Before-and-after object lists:
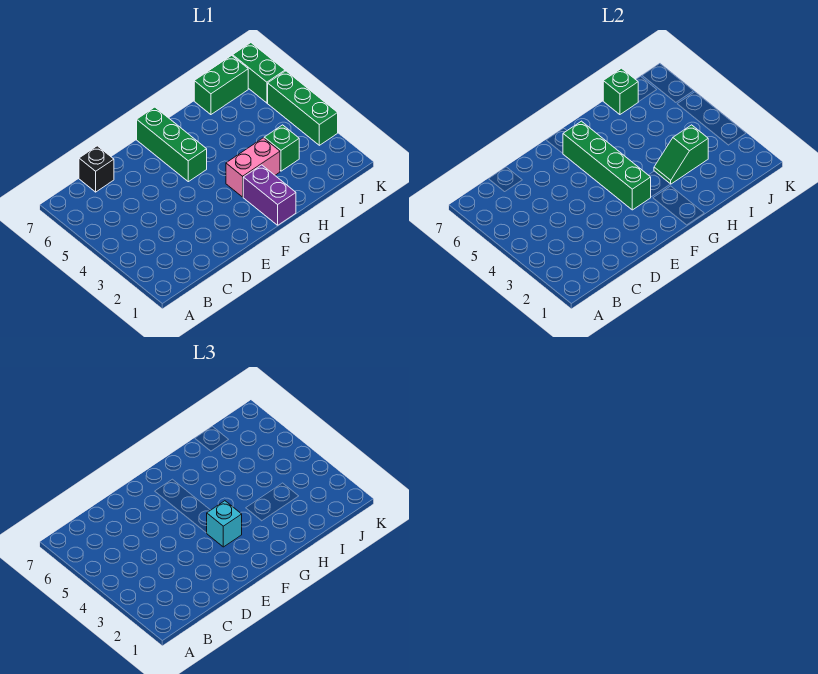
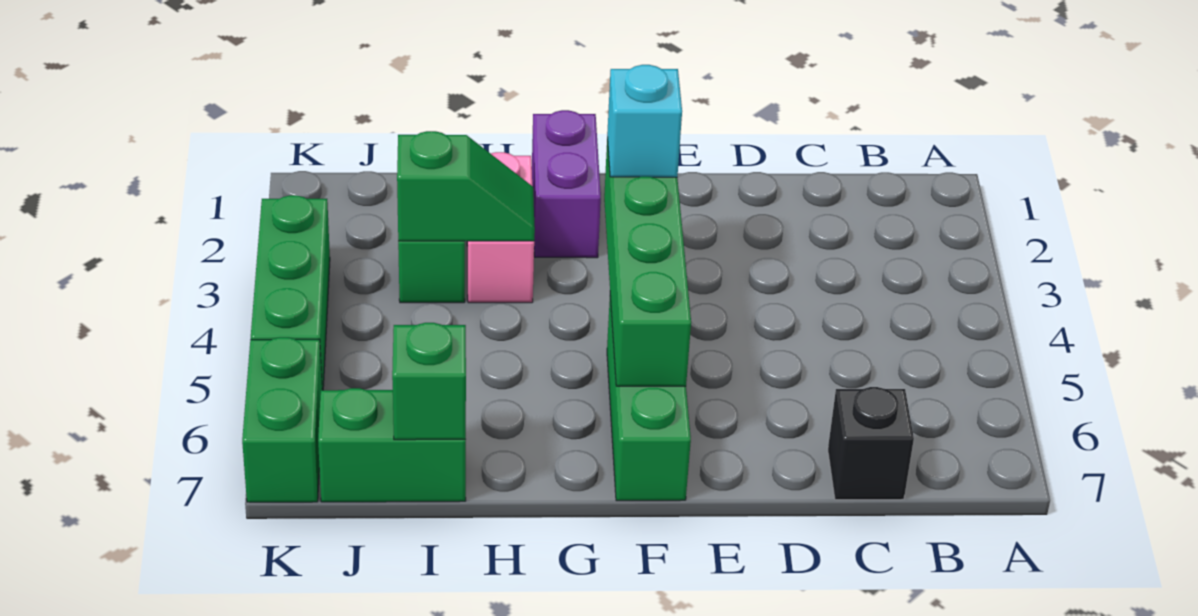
pink brick G3:H3 level 1 -> pink brick H2:H3 level 1

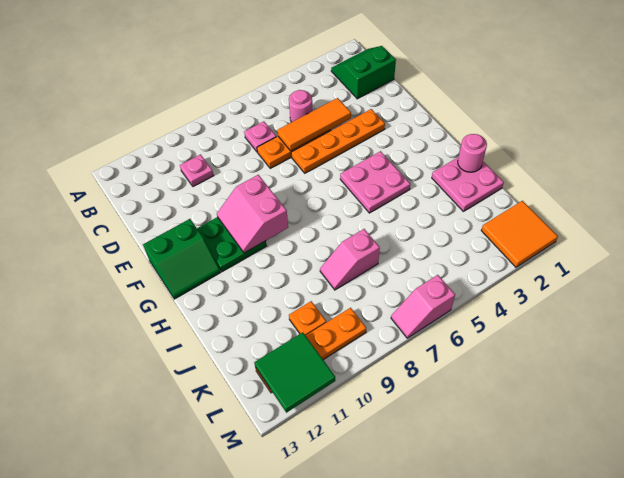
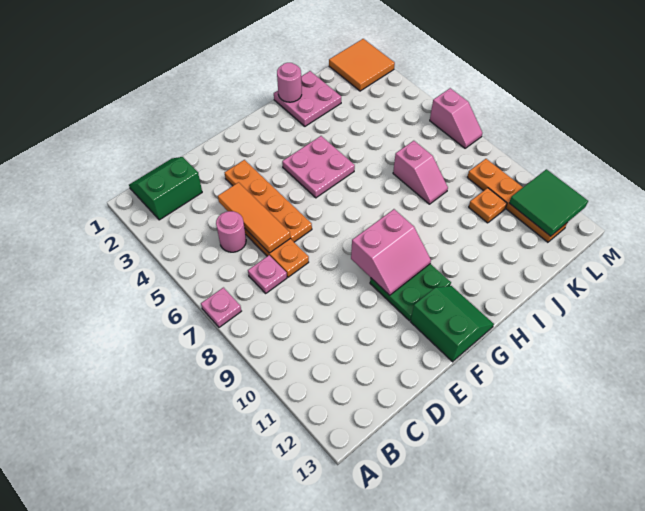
green slope B1:C2 level 1 top C -> green slope B1:C2 level 1 top 2
pink plate C10 level 1 -> pink plate A7 level 1

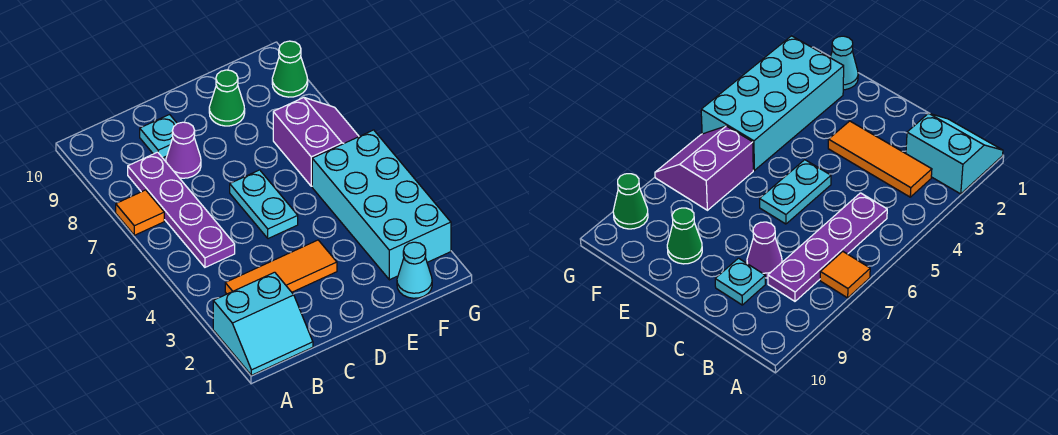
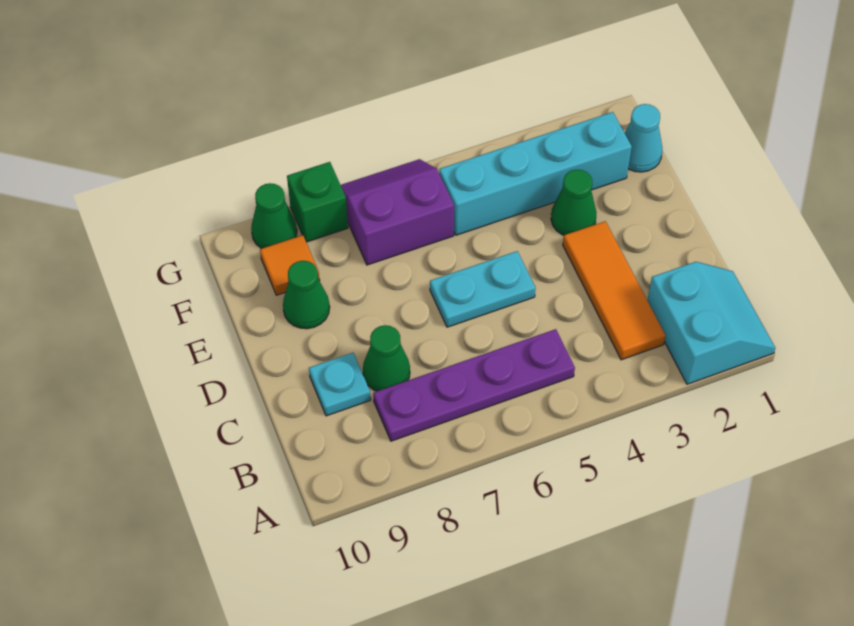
orange tile A7 level 1 -> orange tile F9 level 1
purple cone C8 level 1 -> green cone C8 level 1
none -> green cone E3 level 1
cyan brick F2:G5 level 1 -> cyan brick F2:F5 level 1
none -> green brick G8 level 1

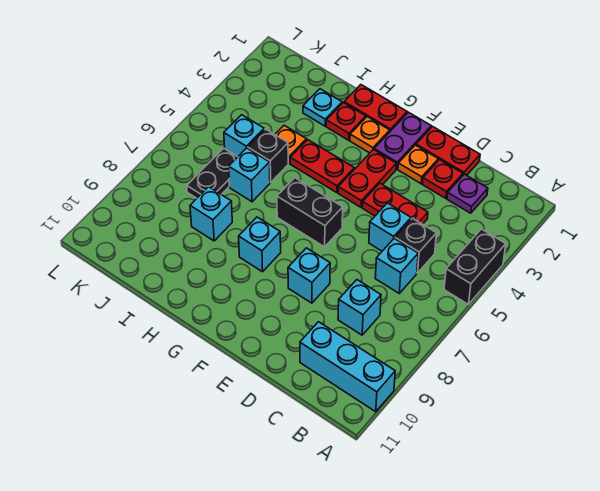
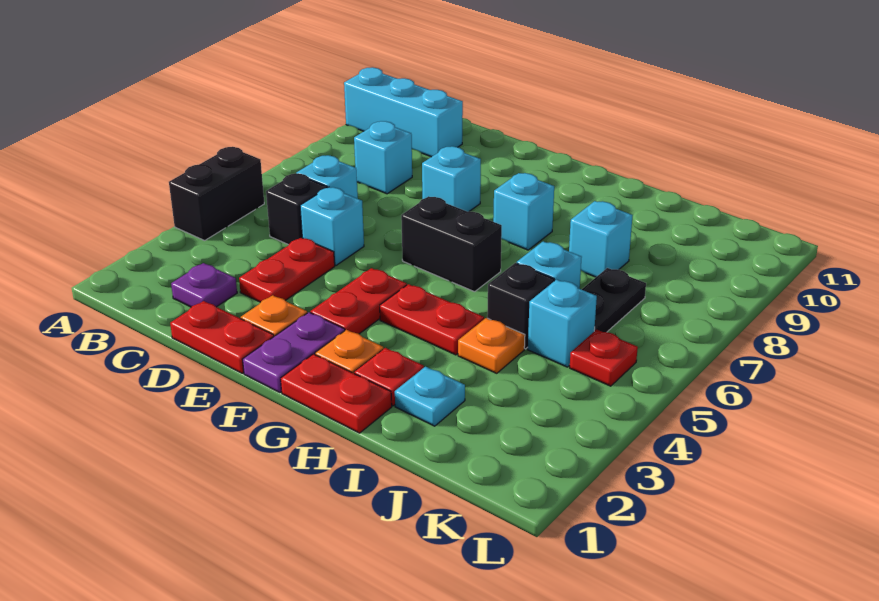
red plate D2 level 1 -> red plate K5 level 1
red plate D4:E4 level 1 -> red plate D3:D4 level 1

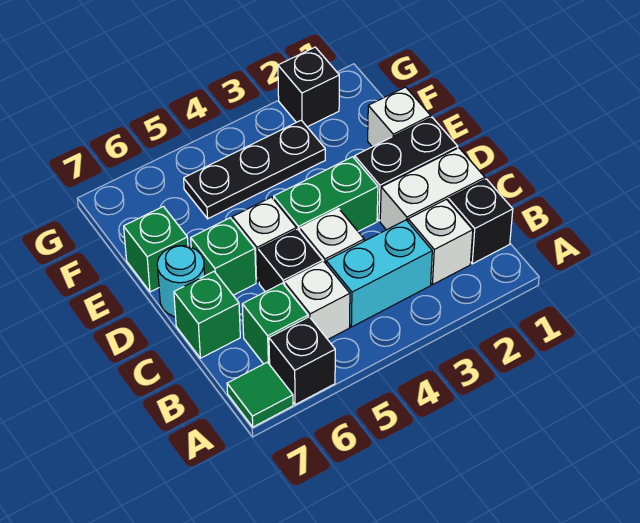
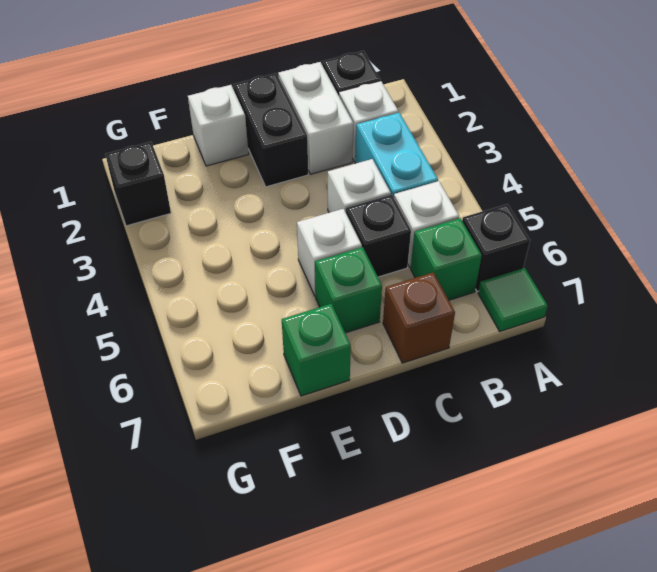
green brick C7 level 1 -> brown brick C7 level 1
green brick D3:D4 level 1 -> none
cyan round brick D7 level 1 -> none
black plate F3:F5 level 1 -> none

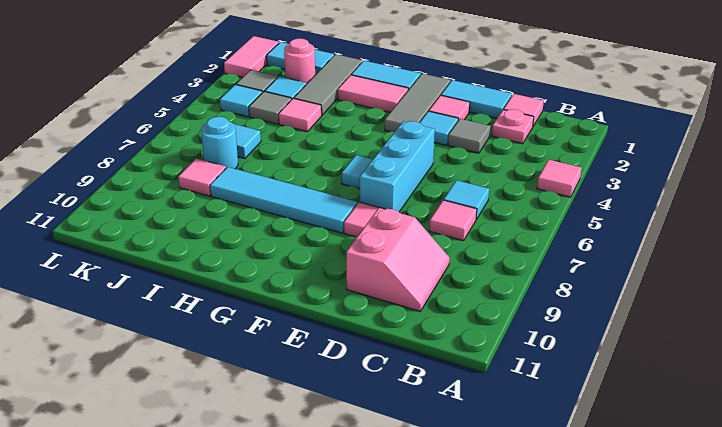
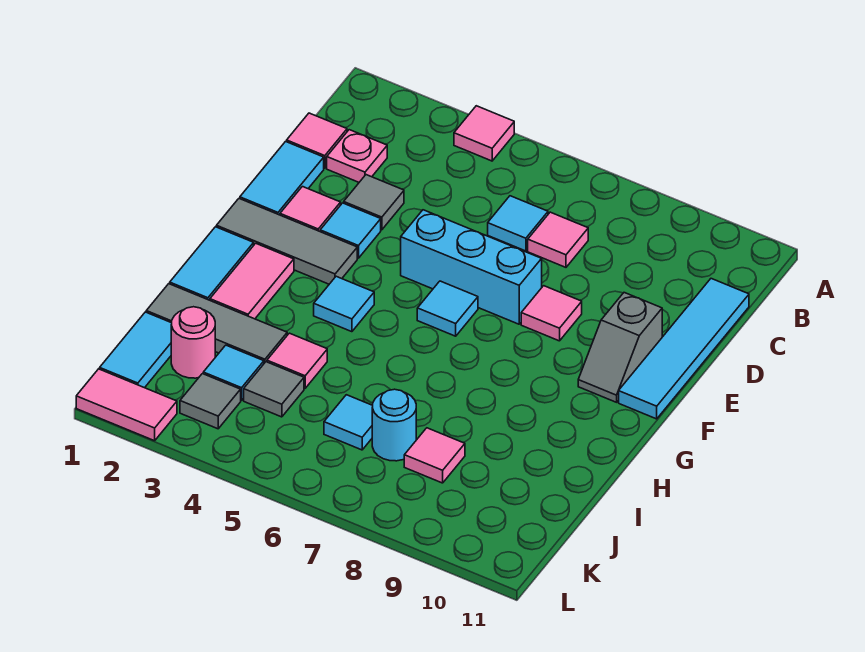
pink slope C9:D10 level 1 top D -> none
none -> grey slope E10:F10 level 1 top E
cyan tile F8:I8 level 1 -> cyan tile C11:F11 level 1
cyan tile K4 level 1 -> cyan tile G4 level 1

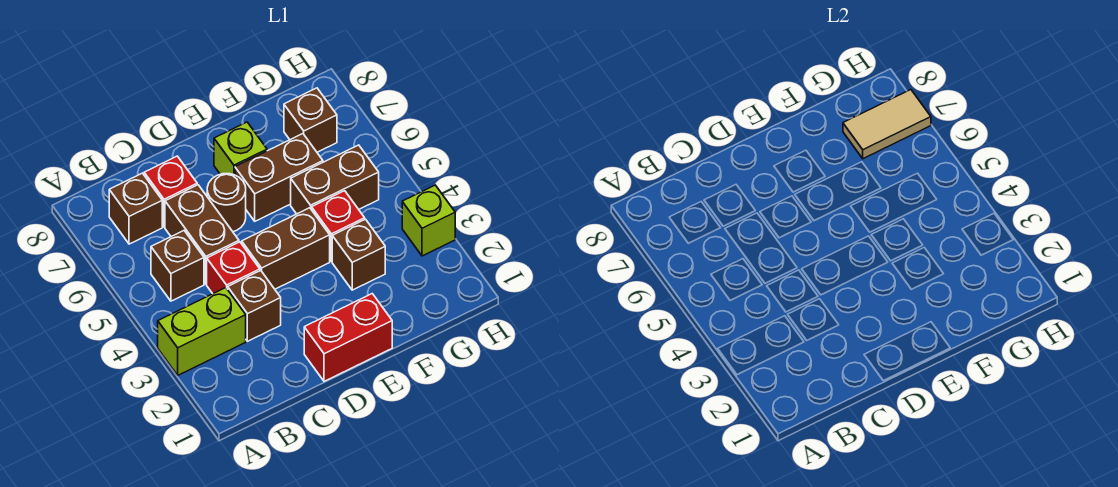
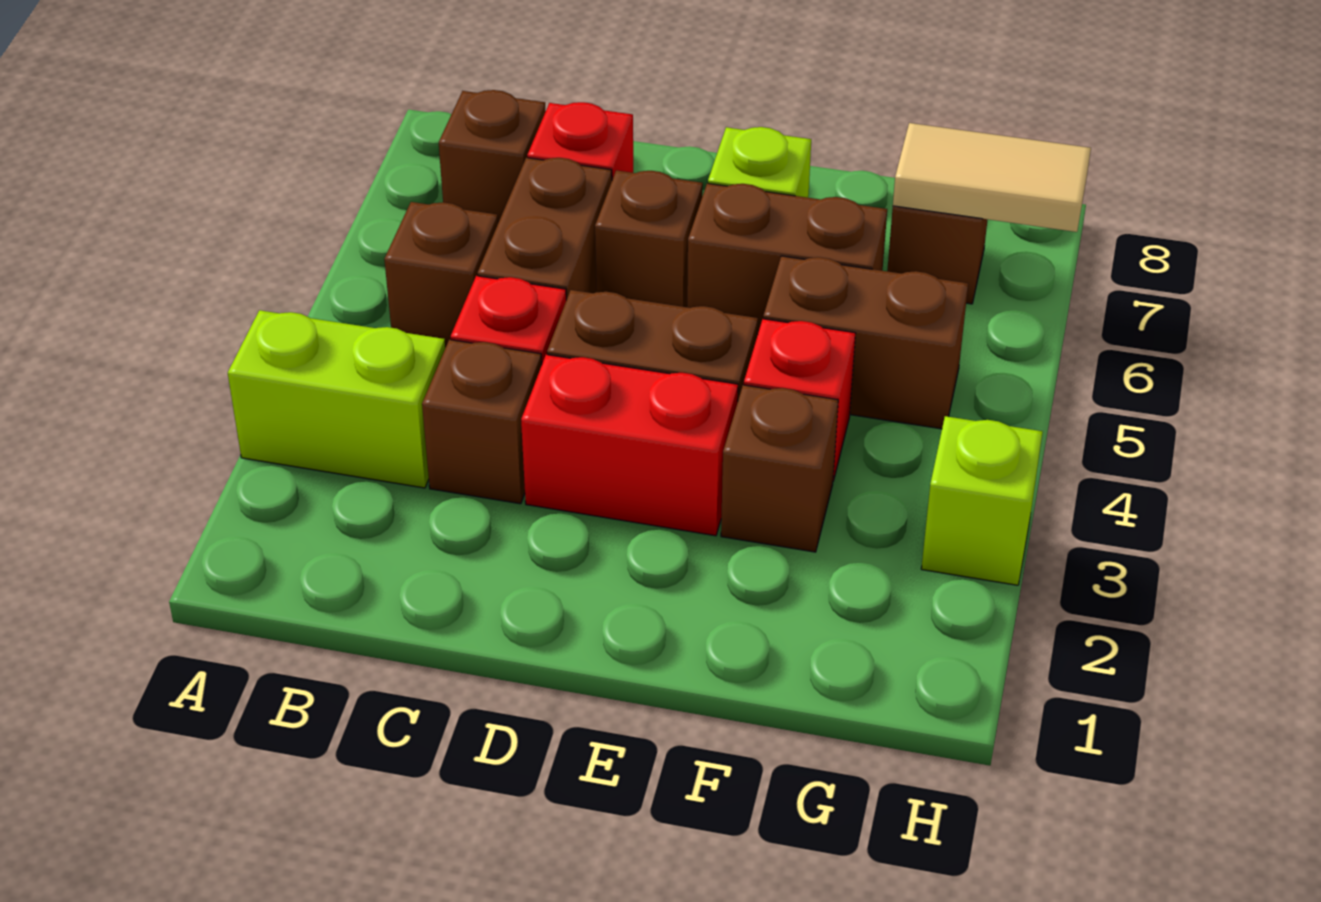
red brick D1:E1 level 1 -> red brick D3:E3 level 1
brown round brick D6 level 1 -> brown brick D6 level 1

YOUR GOAL: Out of the records above, return only the lines from the one with "cyan brick F2:G5" through the one with "cyan tile F8:I8", exactly, and none of the pictures.

SOLVED EXERCISE:
cyan brick F2:G5 level 1 -> cyan brick F2:F5 level 1
none -> green brick G8 level 1

red plate D2 level 1 -> red plate K5 level 1
red plate D4:E4 level 1 -> red plate D3:D4 level 1

green brick C7 level 1 -> brown brick C7 level 1
green brick D3:D4 level 1 -> none
cyan round brick D7 level 1 -> none
black plate F3:F5 level 1 -> none

pink slope C9:D10 level 1 top D -> none
none -> grey slope E10:F10 level 1 top E
cyan tile F8:I8 level 1 -> cyan tile C11:F11 level 1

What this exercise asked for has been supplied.